= Beginning of Section =

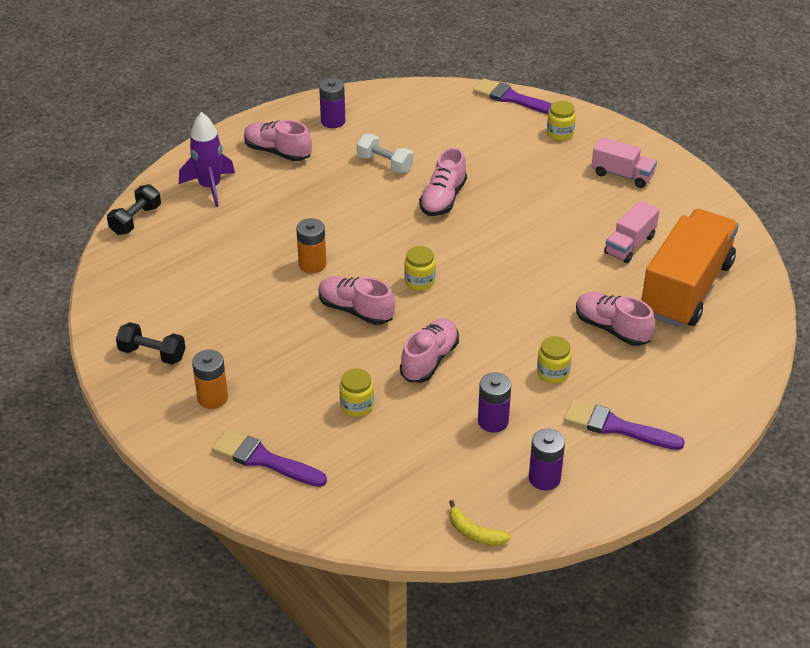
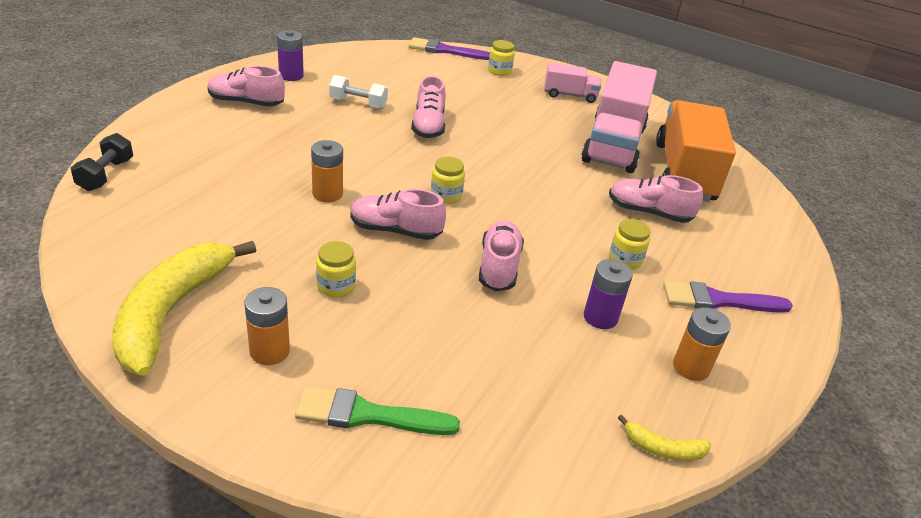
camera: 25 degrees left, 5 degrees down
(152, 354) = (171, 312): black dumbbell -> yellow banana
(210, 187) = (184, 137): purple rocket -> none
(264, 460) = (368, 415): purple brush -> green brush
(357, 406) = (448, 328): yellow jar -> yellow jar (336, 286)
(544, 478) = (691, 367): purple battery -> orange battery
(630, 245) = (613, 144): pink truck -> pink truck, size x2.03

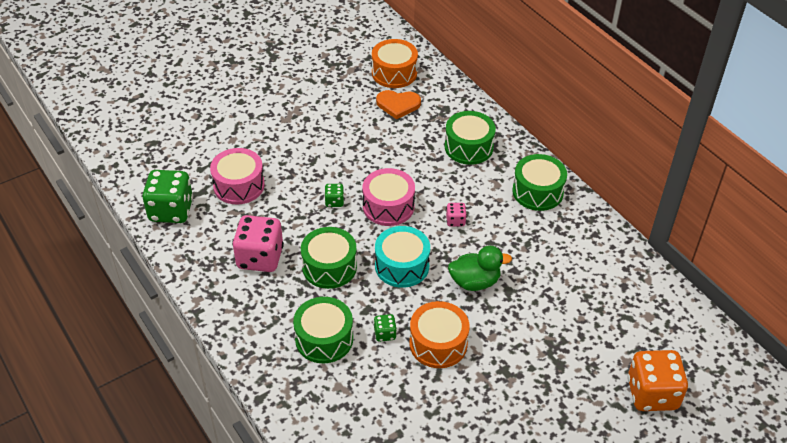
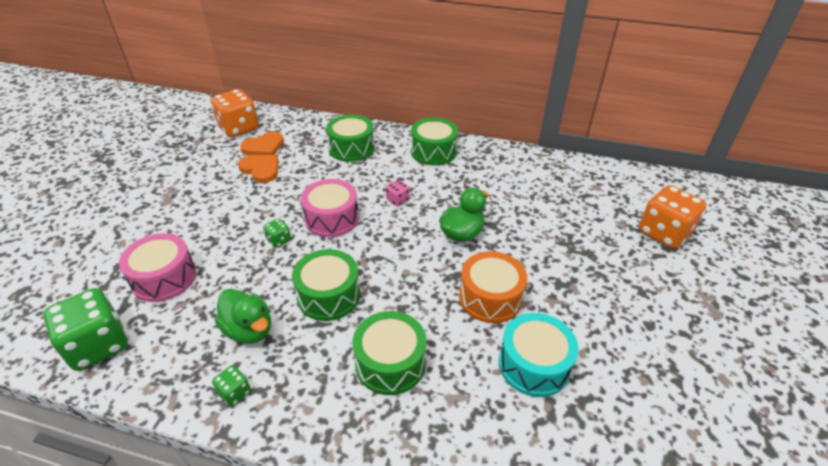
camera: 40 degrees left, 5 degrees down
(260, 258) = (249, 330): pink dice -> green duck
(376, 127) = (261, 169): none -> orange heart
(385, 334) = (439, 320): green dice -> green dice (234, 392)
(394, 73) = (238, 128): orange drum -> orange dice
(402, 266) = (392, 256): turquoise drum -> turquoise drum (533, 365)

= End of Section =

> **PROBLEM TO WORK ON**:
Set down the entries again without change. Leave the pictures out.

> **EXPECTED ANSWER**:
camera: 25 degrees left, 5 degrees down
(152, 354) = (171, 312): black dumbbell -> yellow banana
(210, 187) = (184, 137): purple rocket -> none
(264, 460) = (368, 415): purple brush -> green brush
(357, 406) = (448, 328): yellow jar -> yellow jar (336, 286)
(544, 478) = (691, 367): purple battery -> orange battery
(630, 245) = (613, 144): pink truck -> pink truck, size x2.03

camera: 40 degrees left, 5 degrees down
(260, 258) = (249, 330): pink dice -> green duck
(376, 127) = (261, 169): none -> orange heart
(385, 334) = (439, 320): green dice -> green dice (234, 392)
(394, 73) = (238, 128): orange drum -> orange dice
(402, 266) = (392, 256): turquoise drum -> turquoise drum (533, 365)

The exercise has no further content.